Line tally for "brown": state how many lines of the entries include it, with no other text.

+ + + + + + +

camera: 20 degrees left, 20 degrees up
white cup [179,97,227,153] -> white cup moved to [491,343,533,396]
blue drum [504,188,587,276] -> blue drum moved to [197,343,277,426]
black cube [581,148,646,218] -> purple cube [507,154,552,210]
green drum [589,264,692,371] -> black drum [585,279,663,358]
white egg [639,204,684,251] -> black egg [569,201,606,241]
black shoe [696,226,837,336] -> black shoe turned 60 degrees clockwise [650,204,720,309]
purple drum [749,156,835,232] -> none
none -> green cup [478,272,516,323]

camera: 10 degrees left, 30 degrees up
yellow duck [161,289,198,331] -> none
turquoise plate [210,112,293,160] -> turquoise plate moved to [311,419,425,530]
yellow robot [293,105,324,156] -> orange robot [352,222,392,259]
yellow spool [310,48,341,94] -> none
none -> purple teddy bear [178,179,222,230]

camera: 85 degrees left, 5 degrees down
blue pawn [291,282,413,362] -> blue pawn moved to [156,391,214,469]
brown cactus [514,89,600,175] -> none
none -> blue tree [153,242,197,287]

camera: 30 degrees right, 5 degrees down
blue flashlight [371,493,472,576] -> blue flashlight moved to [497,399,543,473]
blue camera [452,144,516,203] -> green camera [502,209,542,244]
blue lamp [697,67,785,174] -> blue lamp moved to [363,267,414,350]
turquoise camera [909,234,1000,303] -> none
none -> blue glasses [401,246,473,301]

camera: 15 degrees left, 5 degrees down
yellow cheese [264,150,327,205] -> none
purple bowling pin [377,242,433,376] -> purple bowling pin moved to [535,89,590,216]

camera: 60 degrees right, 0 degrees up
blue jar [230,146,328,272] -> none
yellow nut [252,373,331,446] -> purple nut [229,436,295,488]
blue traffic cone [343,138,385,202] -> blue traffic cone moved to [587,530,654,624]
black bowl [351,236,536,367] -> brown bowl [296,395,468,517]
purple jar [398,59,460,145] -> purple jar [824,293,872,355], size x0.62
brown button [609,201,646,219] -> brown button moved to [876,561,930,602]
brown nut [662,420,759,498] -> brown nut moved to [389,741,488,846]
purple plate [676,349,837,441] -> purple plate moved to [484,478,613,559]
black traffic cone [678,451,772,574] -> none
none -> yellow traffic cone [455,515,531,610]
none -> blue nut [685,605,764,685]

+ + + + + + +

Answer space — 4